WORK TASK: Write the records out again without change. Leave the pictures behind.

DATA TO PROCESS:

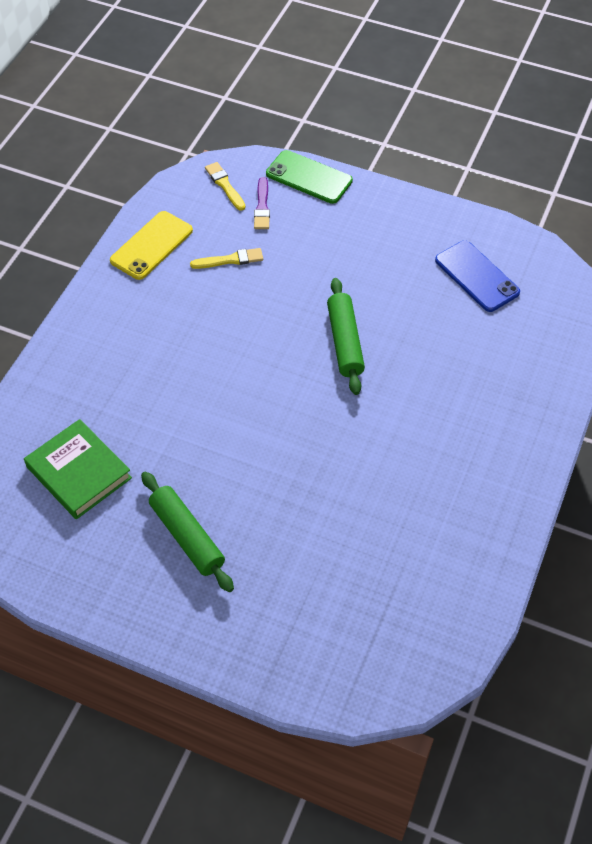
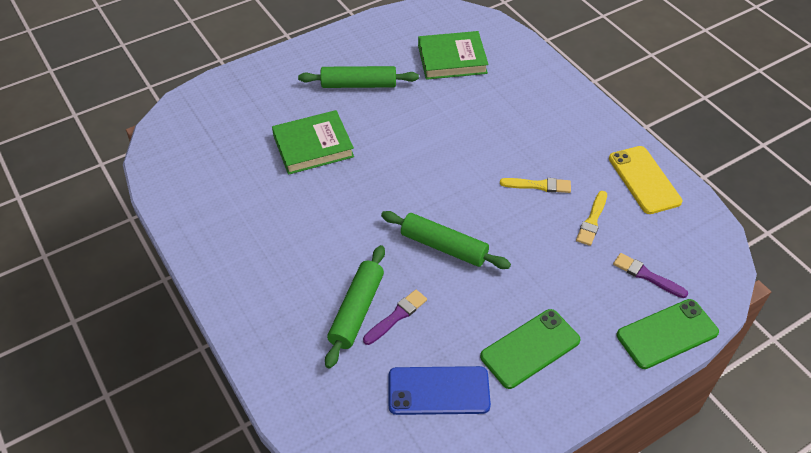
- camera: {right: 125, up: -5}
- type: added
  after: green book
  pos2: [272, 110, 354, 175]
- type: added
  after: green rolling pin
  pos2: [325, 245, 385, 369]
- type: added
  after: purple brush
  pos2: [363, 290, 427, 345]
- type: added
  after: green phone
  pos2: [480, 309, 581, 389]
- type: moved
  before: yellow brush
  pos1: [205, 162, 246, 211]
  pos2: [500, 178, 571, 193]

TASK RESULT:
- camera: {right: 125, up: -5}
- type: added
  after: green book
  pos2: [272, 110, 354, 175]
- type: added
  after: green rolling pin
  pos2: [325, 245, 385, 369]
- type: added
  after: purple brush
  pos2: [363, 290, 427, 345]
- type: added
  after: green phone
  pos2: [480, 309, 581, 389]
- type: moved
  before: yellow brush
  pos1: [205, 162, 246, 211]
  pos2: [500, 178, 571, 193]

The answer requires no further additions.